EXERCISE OBJECTIVE ▸ Leave out the images and repeat the listing below without a single change.

THE DATA ▸
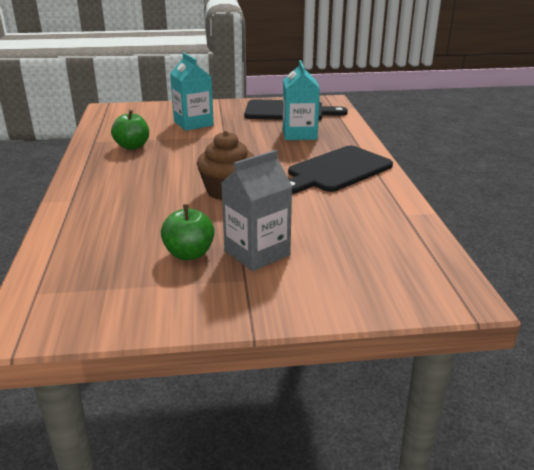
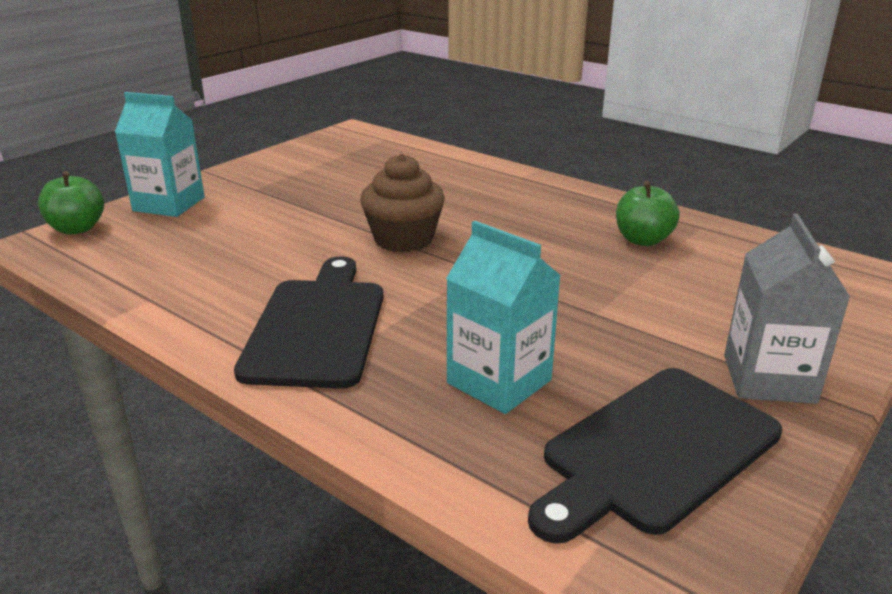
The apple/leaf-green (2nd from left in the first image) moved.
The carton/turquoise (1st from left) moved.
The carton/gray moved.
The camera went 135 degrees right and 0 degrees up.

WORKED SOLUTION ▸
The apple/leaf-green (2nd from left in the first image) moved.
The carton/turquoise (1st from left) moved.
The carton/gray moved.
The camera went 135 degrees right and 0 degrees up.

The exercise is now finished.